▸ **What is being asked**: Read the data below line by line and copy each one with "none" in it.

(Beginning of Records supplied)

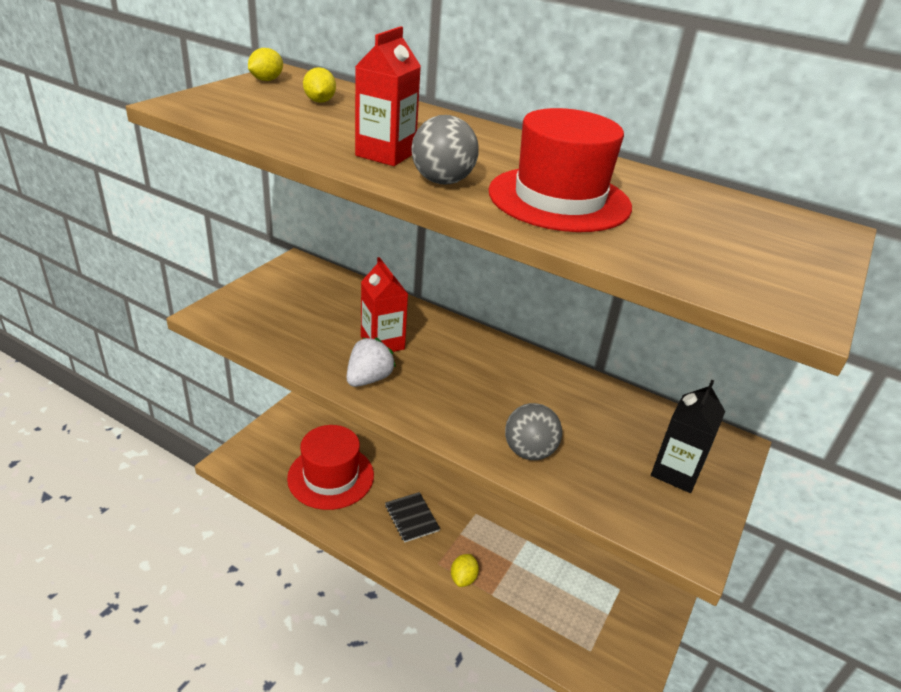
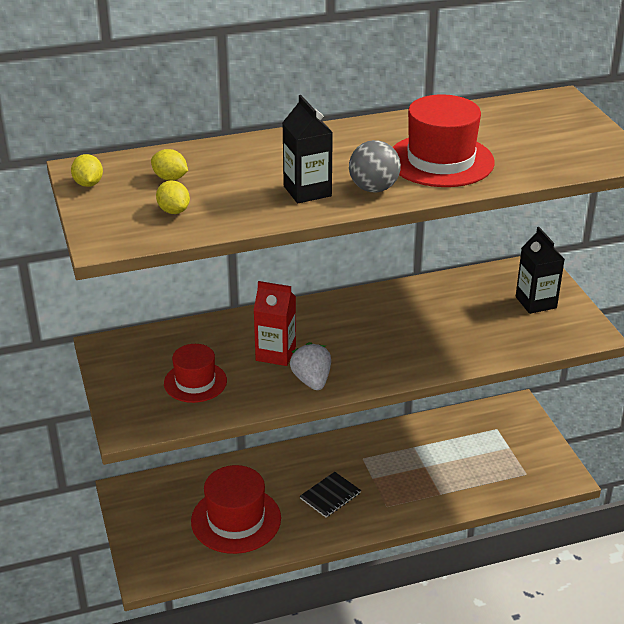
camera: 45 degrees left, 0 degrees up
(299, 320) = (195, 382): none -> red hat
(385, 154) = (307, 191): red carton -> black carton
(412, 518) = (330, 496): black notebook -> black notebook turned 60 degrees counterclockwise
(463, 578) = (413, 500): yellow lemon -> yellow lemon (174, 211)
(529, 451) = (460, 348): grey ball -> none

(End of Records supplied)

▸ **Your solution**:
(299, 320) = (195, 382): none -> red hat
(529, 451) = (460, 348): grey ball -> none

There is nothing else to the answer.